Give back exactly the lines of the data below, starting with the line that has "type=recoloured; before=camion [turquoise];" and going on through the line that has "type=recoloured; before=anneau [noir];".

--- RECORD SET ---

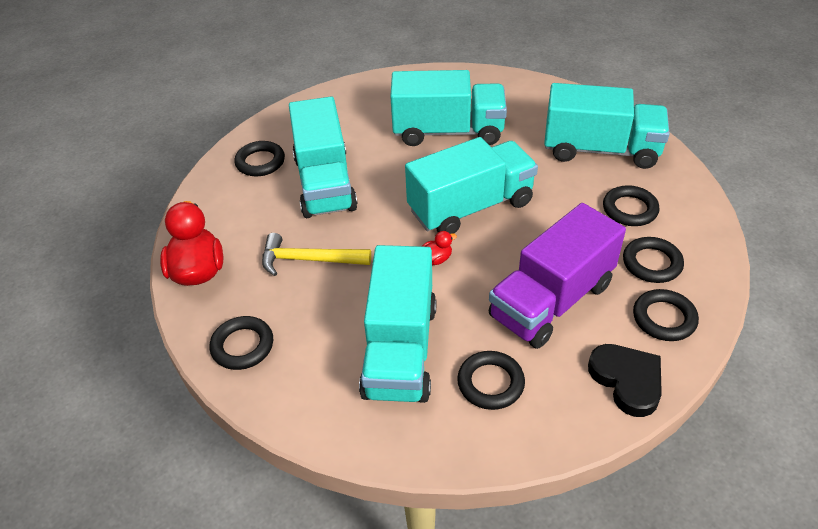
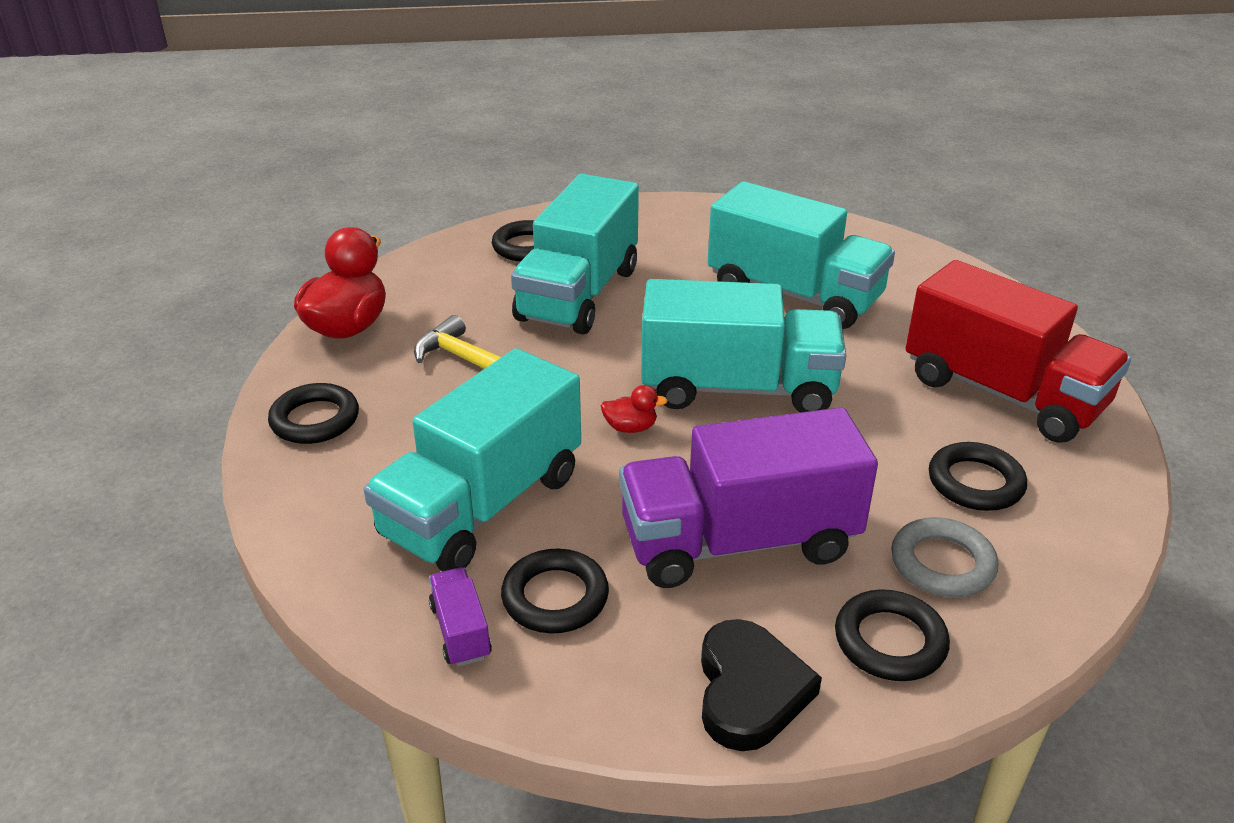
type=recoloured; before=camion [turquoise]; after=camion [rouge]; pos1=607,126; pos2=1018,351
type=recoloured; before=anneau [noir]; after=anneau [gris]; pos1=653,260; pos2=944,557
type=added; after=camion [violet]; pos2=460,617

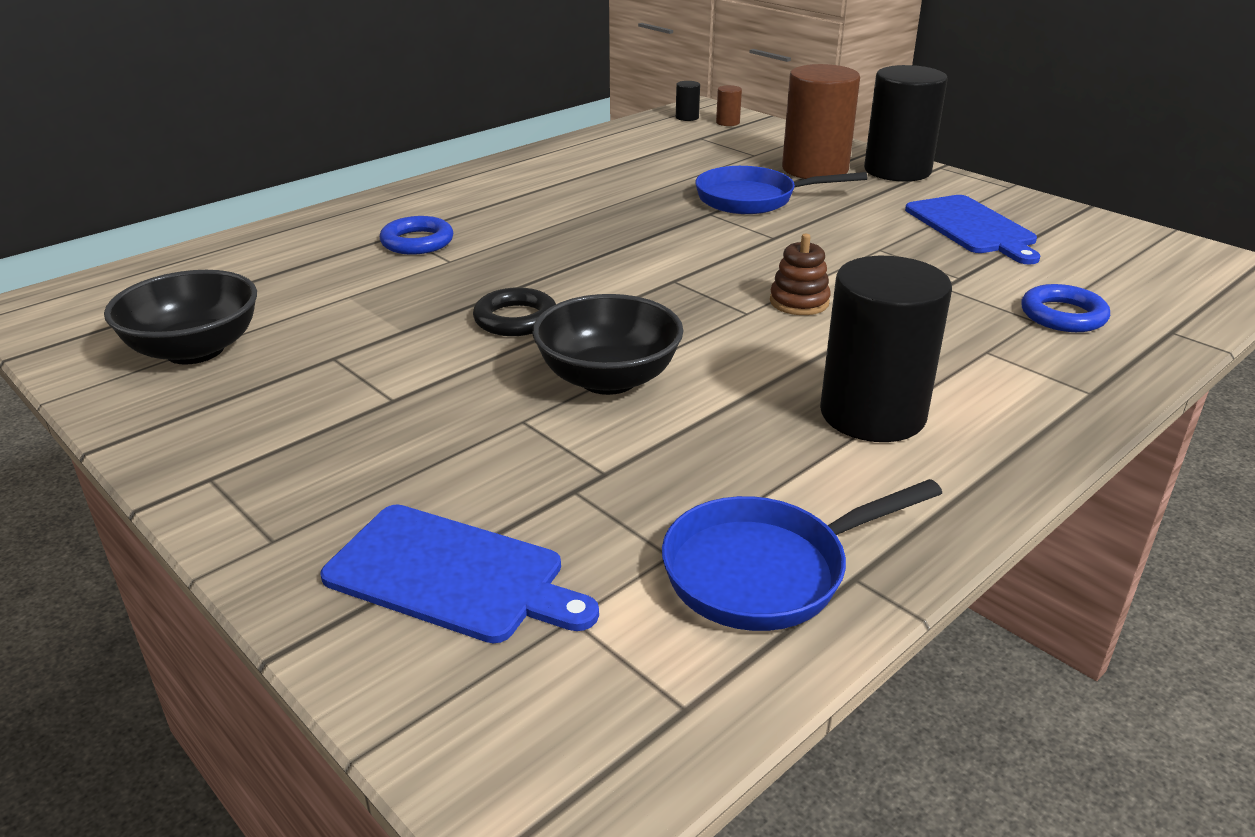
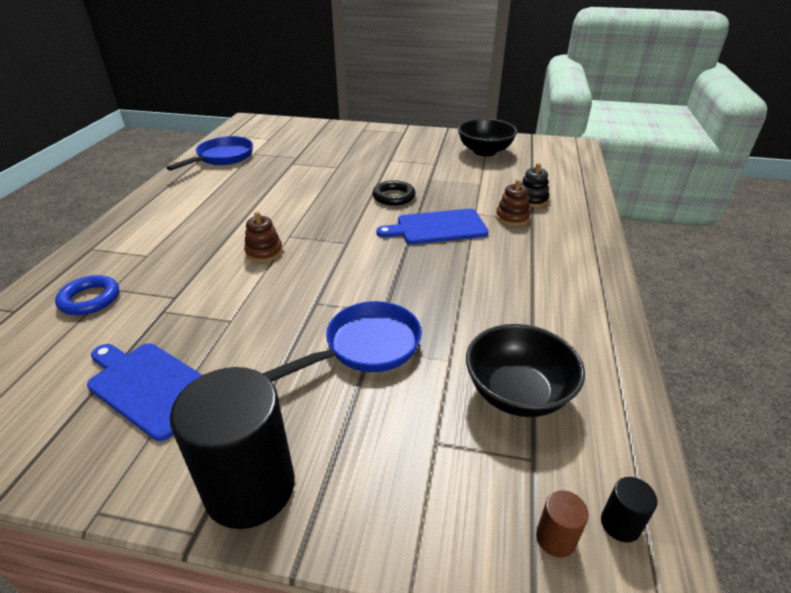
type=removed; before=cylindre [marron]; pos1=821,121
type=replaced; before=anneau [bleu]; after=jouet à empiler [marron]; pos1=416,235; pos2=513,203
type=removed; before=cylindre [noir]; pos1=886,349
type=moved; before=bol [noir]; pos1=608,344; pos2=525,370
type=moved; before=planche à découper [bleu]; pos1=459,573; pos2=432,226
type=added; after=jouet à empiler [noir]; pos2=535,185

---
--- RECORD SET ---

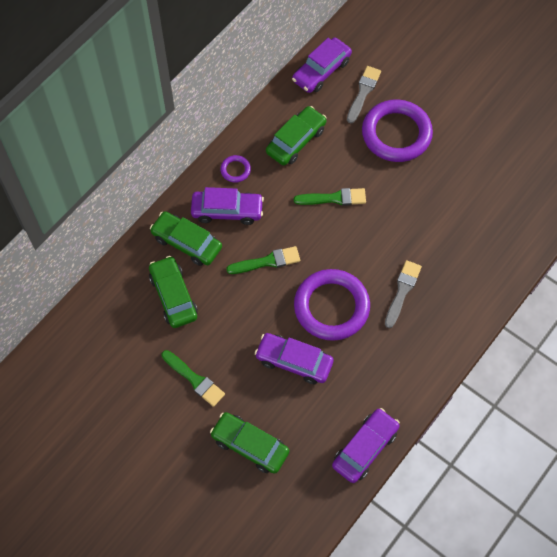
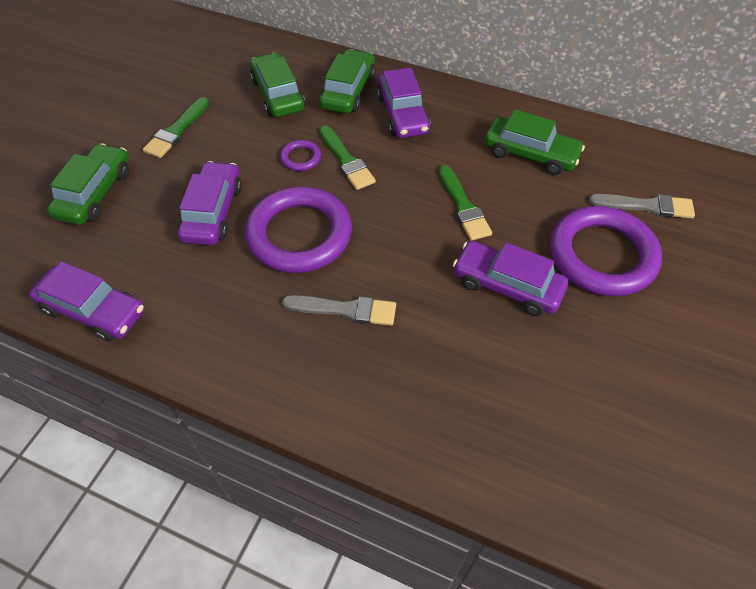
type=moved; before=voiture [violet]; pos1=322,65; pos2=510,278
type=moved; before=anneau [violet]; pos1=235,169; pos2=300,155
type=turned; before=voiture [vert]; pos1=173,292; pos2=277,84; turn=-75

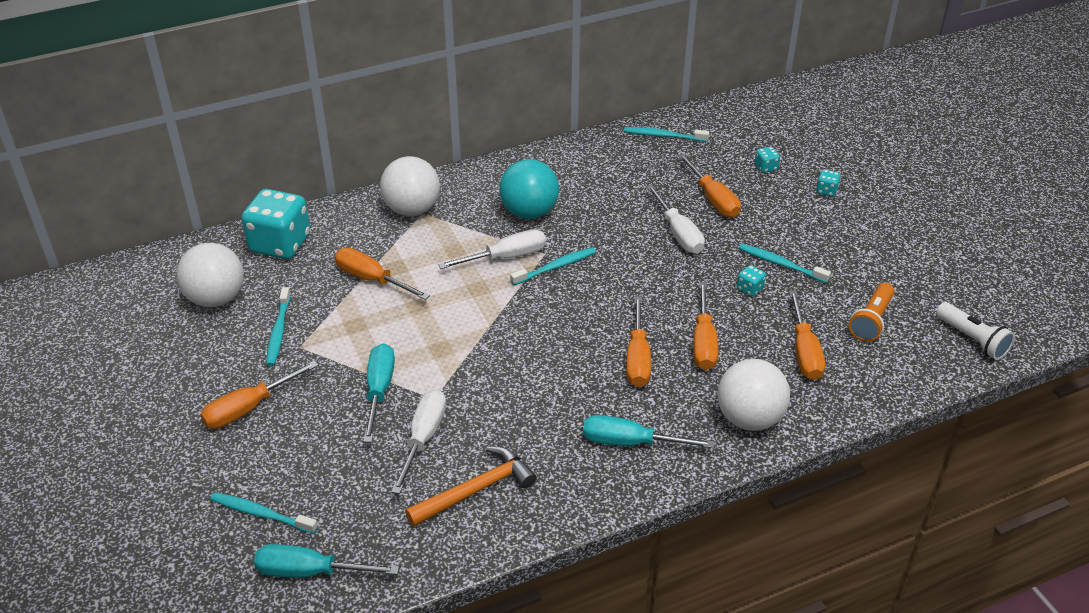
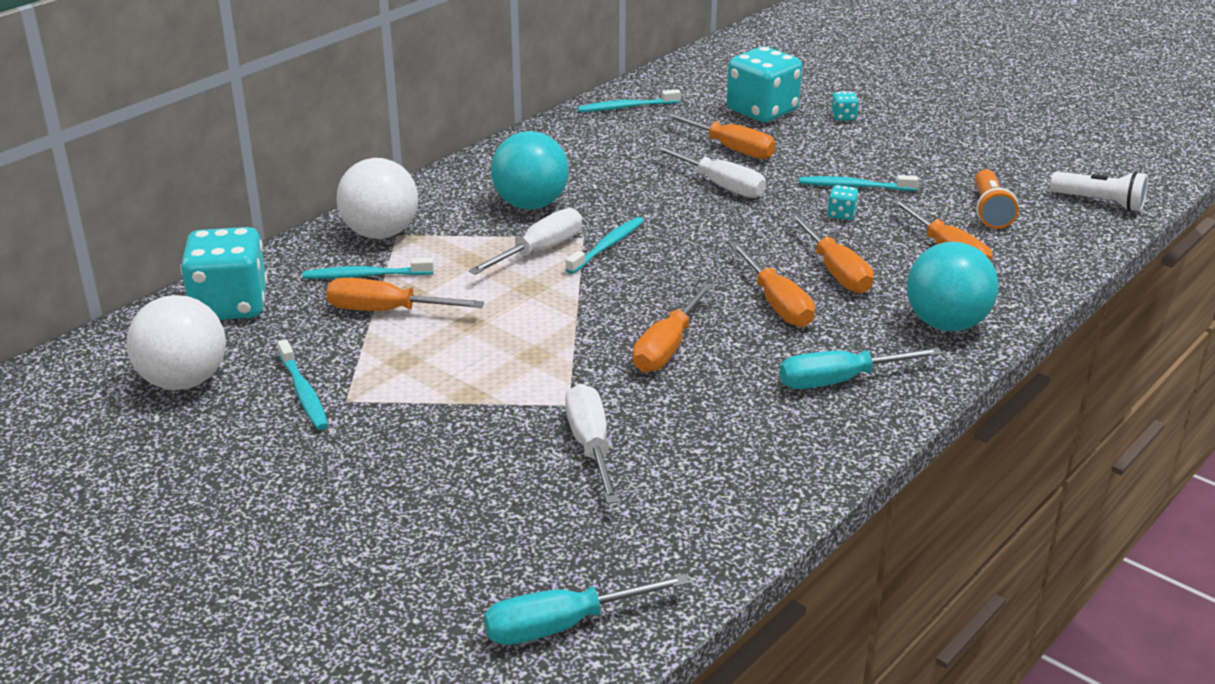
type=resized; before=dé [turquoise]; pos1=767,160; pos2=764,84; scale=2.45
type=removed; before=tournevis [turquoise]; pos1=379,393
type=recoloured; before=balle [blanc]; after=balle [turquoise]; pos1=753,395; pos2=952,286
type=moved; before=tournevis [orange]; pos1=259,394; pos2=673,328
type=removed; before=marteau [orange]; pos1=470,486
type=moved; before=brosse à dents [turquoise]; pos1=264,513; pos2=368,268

---
--- RECORD SET ---

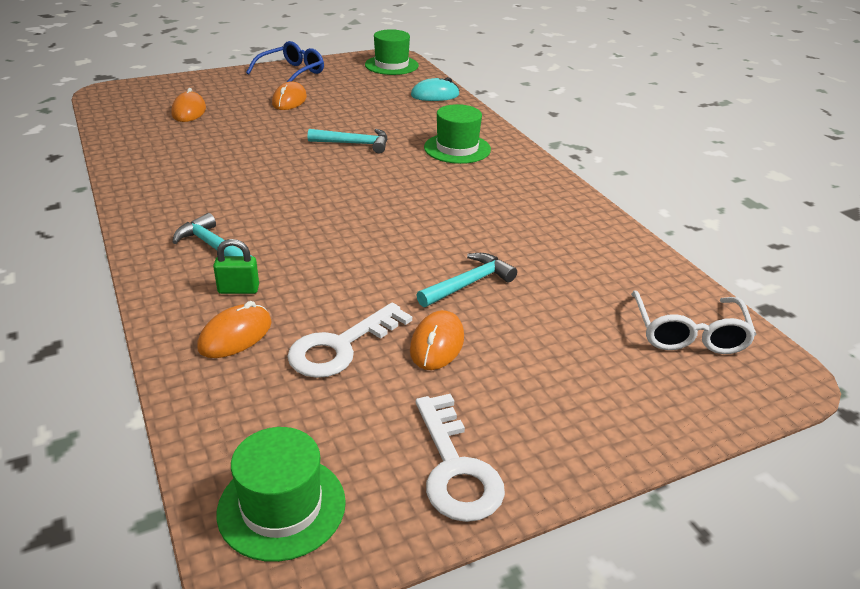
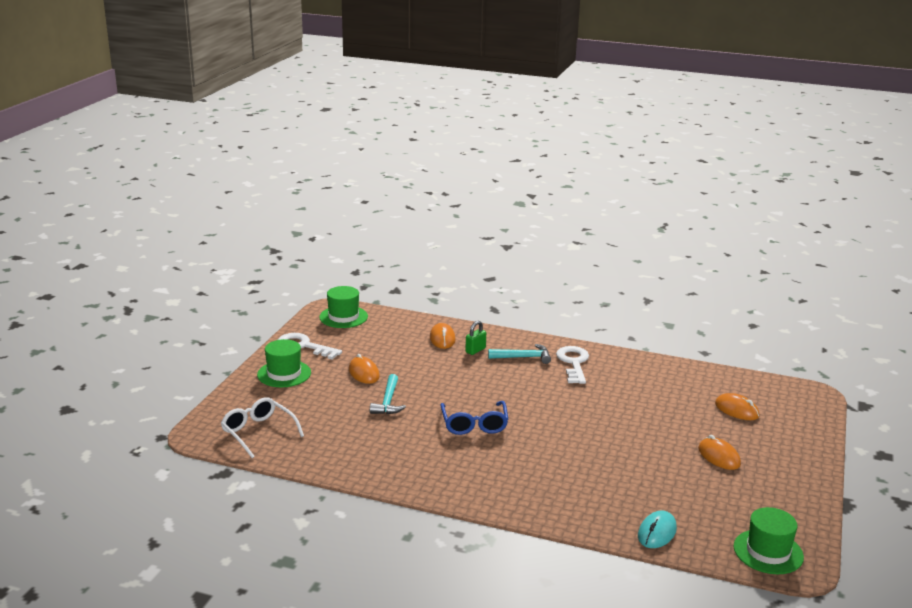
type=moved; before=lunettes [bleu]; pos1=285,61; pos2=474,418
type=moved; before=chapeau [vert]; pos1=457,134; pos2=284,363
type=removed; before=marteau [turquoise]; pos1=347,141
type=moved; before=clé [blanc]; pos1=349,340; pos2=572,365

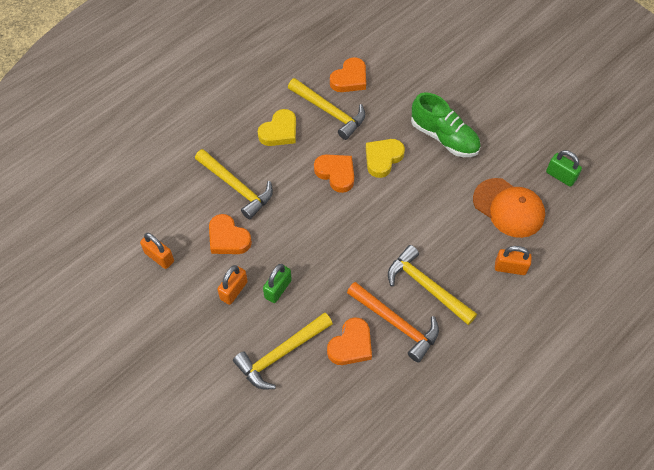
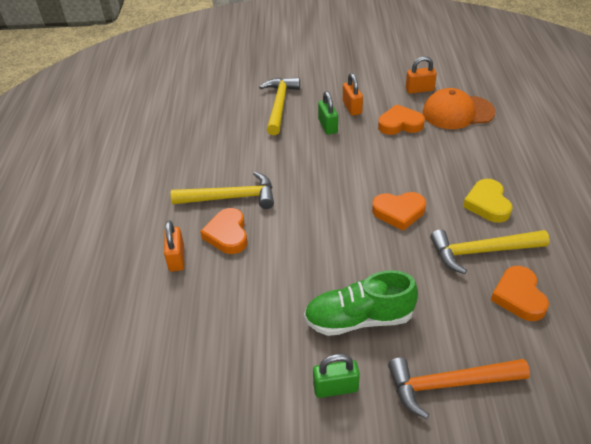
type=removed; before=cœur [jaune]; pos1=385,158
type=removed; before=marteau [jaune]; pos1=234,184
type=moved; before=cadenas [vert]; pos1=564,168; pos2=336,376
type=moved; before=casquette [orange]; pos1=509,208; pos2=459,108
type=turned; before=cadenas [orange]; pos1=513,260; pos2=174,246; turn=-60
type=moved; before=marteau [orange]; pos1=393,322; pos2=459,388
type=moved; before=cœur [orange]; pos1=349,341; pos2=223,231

---

[EXERCISE ANSWER]:
type=recoloured; before=camion [turquoise]; after=camion [rouge]; pos1=607,126; pos2=1018,351
type=recoloured; before=anneau [noir]; after=anneau [gris]; pos1=653,260; pos2=944,557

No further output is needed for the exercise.